[Object change listings]
################

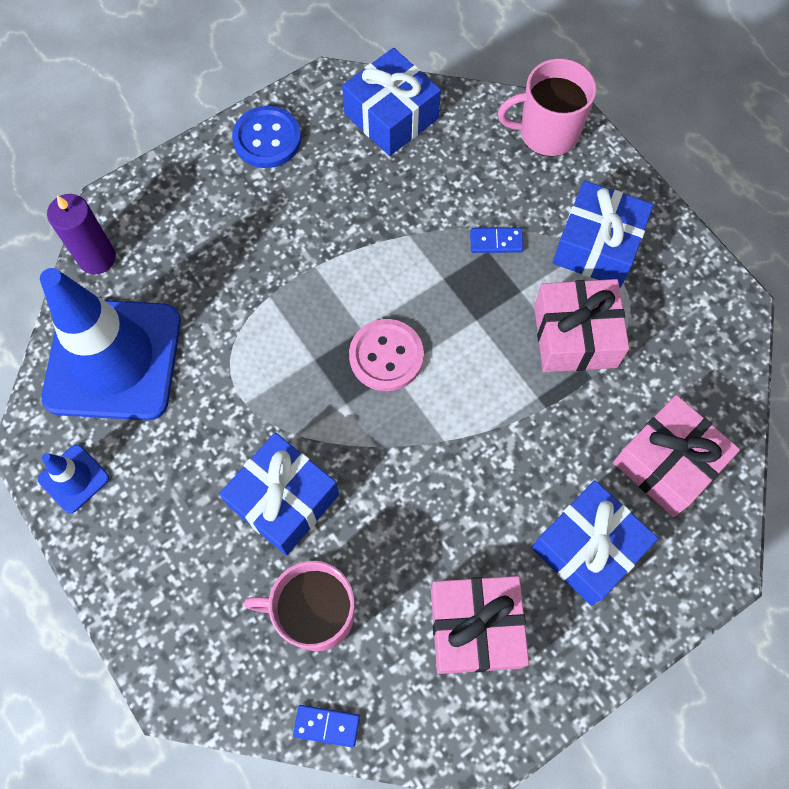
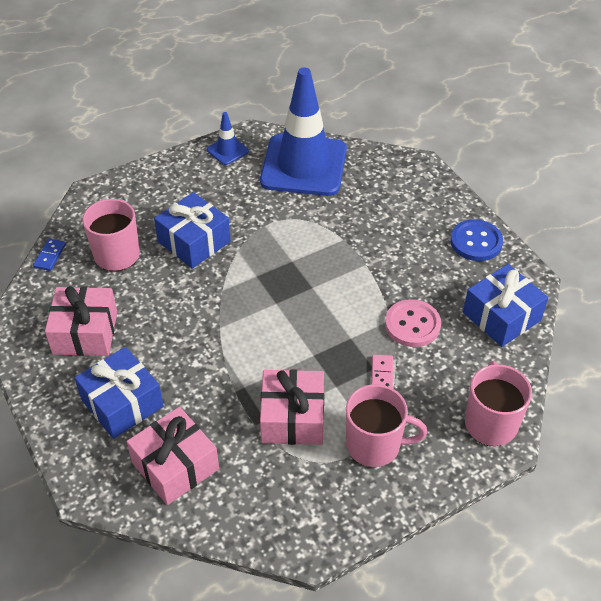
camera: 95 degrees right, 20 degrees down
(97, 258) = (378, 157): purple candle -> none
(386, 356) = (289, 299): pink button -> pink button (412, 325)
(496, 241) = (382, 374): blue domino -> pink domino
(597, 246) = (375, 445): blue gift -> pink mug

################

* Task to carry out *
Copy out each line of the data in which the word "pink" appears.

* Exercise response *
(386, 356) = (289, 299): pink button -> pink button (412, 325)
(496, 241) = (382, 374): blue domino -> pink domino
(597, 246) = (375, 445): blue gift -> pink mug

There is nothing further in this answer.